#### DATA SHOWN ####

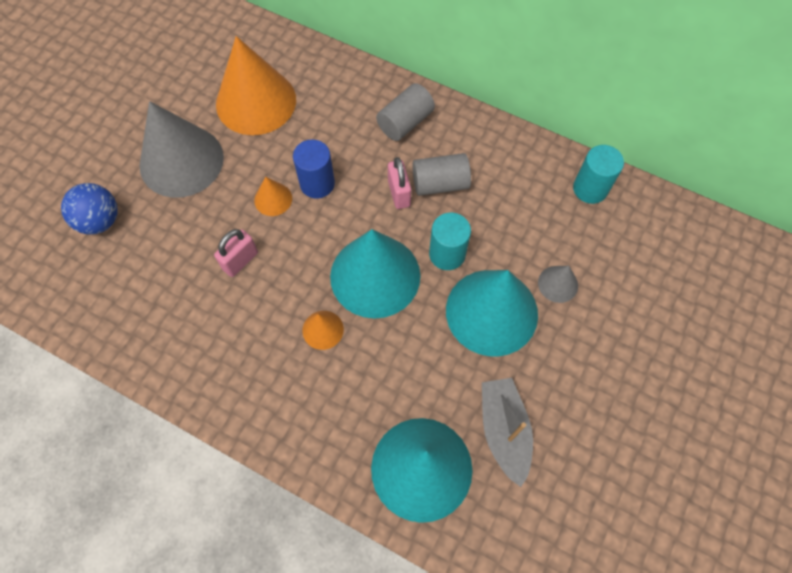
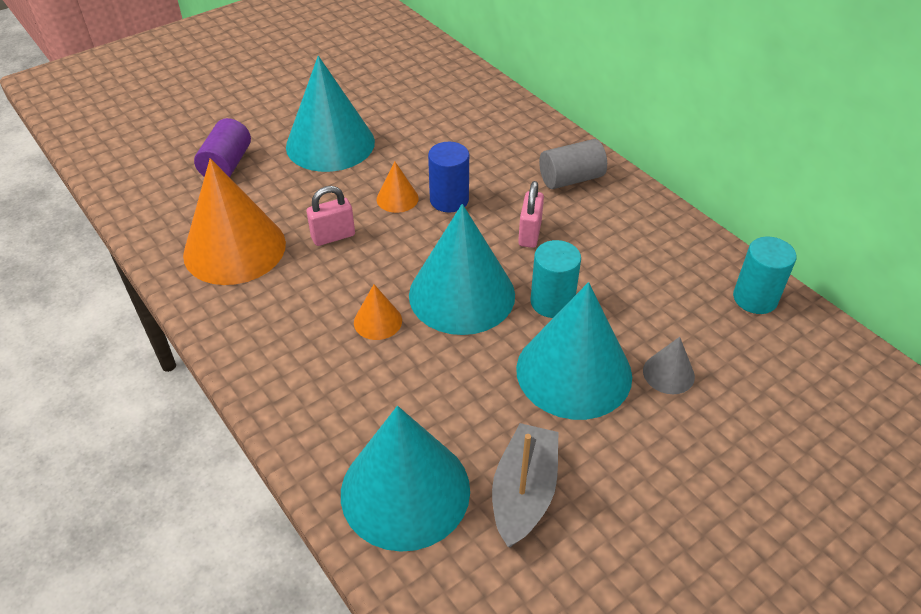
camera: 25 degrees right, 20 degrees down
(100, 221) = (227, 165): blue ball -> purple cylinder
(181, 161) = (330, 144): grey cone -> turquoise cone
(256, 101) = (429, 121): orange cone -> orange cone (234, 248)
(440, 183) = (579, 239): grey cylinder -> none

####

From the records above, pick out and copy each line holding the word "cone".

### [WRITTEN ANSWER]
(181, 161) = (330, 144): grey cone -> turquoise cone
(256, 101) = (429, 121): orange cone -> orange cone (234, 248)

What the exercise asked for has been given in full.